A full and exact copy of the listing that follows is needed.

*Records for processing:*
________________________

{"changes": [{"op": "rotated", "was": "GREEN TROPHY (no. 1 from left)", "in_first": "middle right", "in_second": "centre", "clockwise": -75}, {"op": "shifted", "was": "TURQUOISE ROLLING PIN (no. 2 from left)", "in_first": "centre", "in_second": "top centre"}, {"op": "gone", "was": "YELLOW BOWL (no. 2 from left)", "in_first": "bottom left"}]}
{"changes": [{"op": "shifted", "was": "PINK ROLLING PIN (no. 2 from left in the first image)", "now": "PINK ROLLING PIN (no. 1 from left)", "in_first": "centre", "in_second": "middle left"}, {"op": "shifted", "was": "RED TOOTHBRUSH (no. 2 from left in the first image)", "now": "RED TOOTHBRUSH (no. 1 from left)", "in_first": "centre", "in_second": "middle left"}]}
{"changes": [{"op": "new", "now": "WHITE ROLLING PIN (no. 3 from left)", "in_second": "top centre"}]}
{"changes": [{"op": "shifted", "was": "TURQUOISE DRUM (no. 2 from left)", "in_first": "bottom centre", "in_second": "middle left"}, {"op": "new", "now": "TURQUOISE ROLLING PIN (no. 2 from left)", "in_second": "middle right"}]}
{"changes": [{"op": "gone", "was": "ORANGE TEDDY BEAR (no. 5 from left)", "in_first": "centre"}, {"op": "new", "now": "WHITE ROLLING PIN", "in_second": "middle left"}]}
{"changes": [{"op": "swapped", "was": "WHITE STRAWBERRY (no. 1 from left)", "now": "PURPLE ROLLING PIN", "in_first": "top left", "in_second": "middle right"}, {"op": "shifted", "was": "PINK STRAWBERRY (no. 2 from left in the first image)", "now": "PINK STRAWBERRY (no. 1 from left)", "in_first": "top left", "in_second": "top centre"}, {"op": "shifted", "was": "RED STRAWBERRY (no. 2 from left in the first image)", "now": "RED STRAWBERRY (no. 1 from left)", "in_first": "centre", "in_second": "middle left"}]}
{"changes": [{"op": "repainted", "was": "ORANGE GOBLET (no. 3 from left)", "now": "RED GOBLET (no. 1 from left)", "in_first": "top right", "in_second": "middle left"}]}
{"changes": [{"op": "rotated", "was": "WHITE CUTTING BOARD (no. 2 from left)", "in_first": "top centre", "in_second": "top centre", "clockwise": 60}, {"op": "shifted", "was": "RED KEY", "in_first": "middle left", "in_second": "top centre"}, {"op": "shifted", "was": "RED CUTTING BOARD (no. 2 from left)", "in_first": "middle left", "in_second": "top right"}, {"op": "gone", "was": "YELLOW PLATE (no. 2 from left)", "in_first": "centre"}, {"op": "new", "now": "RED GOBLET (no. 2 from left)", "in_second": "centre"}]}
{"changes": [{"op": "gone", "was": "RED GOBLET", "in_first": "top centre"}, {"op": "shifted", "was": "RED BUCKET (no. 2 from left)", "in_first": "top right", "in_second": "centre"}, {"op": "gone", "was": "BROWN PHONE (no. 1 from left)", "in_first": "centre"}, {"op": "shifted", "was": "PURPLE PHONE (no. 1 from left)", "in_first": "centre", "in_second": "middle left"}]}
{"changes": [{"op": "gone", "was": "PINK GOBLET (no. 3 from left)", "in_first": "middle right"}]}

________________________

*Response:*
{"changes": [{"op": "rotated", "was": "GREEN TROPHY (no. 1 from left)", "in_first": "middle right", "in_second": "centre", "clockwise": -75}, {"op": "shifted", "was": "TURQUOISE ROLLING PIN (no. 2 from left)", "in_first": "centre", "in_second": "top centre"}, {"op": "gone", "was": "YELLOW BOWL (no. 2 from left)", "in_first": "bottom left"}]}
{"changes": [{"op": "shifted", "was": "PINK ROLLING PIN (no. 2 from left in the first image)", "now": "PINK ROLLING PIN (no. 1 from left)", "in_first": "centre", "in_second": "middle left"}, {"op": "shifted", "was": "RED TOOTHBRUSH (no. 2 from left in the first image)", "now": "RED TOOTHBRUSH (no. 1 from left)", "in_first": "centre", "in_second": "middle left"}]}
{"changes": [{"op": "new", "now": "WHITE ROLLING PIN (no. 3 from left)", "in_second": "top centre"}]}
{"changes": [{"op": "shifted", "was": "TURQUOISE DRUM (no. 2 from left)", "in_first": "bottom centre", "in_second": "middle left"}, {"op": "new", "now": "TURQUOISE ROLLING PIN (no. 2 from left)", "in_second": "middle right"}]}
{"changes": [{"op": "gone", "was": "ORANGE TEDDY BEAR (no. 5 from left)", "in_first": "centre"}, {"op": "new", "now": "WHITE ROLLING PIN", "in_second": "middle left"}]}
{"changes": [{"op": "swapped", "was": "WHITE STRAWBERRY (no. 1 from left)", "now": "PURPLE ROLLING PIN", "in_first": "top left", "in_second": "middle right"}, {"op": "shifted", "was": "PINK STRAWBERRY (no. 2 from left in the first image)", "now": "PINK STRAWBERRY (no. 1 from left)", "in_first": "top left", "in_second": "top centre"}, {"op": "shifted", "was": "RED STRAWBERRY (no. 2 from left in the first image)", "now": "RED STRAWBERRY (no. 1 from left)", "in_first": "centre", "in_second": "middle left"}]}
{"changes": [{"op": "repainted", "was": "ORANGE GOBLET (no. 3 from left)", "now": "RED GOBLET (no. 1 from left)", "in_first": "top right", "in_second": "middle left"}]}
{"changes": [{"op": "rotated", "was": "WHITE CUTTING BOARD (no. 2 from left)", "in_first": "top centre", "in_second": "top centre", "clockwise": 60}, {"op": "shifted", "was": "RED KEY", "in_first": "middle left", "in_second": "top centre"}, {"op": "shifted", "was": "RED CUTTING BOARD (no. 2 from left)", "in_first": "middle left", "in_second": "top right"}, {"op": "gone", "was": "YELLOW PLATE (no. 2 from left)", "in_first": "centre"}, {"op": "new", "now": "RED GOBLET (no. 2 from left)", "in_second": "centre"}]}
{"changes": [{"op": "gone", "was": "RED GOBLET", "in_first": "top centre"}, {"op": "shifted", "was": "RED BUCKET (no. 2 from left)", "in_first": "top right", "in_second": "centre"}, {"op": "gone", "was": "BROWN PHONE (no. 1 from left)", "in_first": "centre"}, {"op": "shifted", "was": "PURPLE PHONE (no. 1 from left)", "in_first": "centre", "in_second": "middle left"}]}
{"changes": [{"op": "gone", "was": "PINK GOBLET (no. 3 from left)", "in_first": "middle right"}]}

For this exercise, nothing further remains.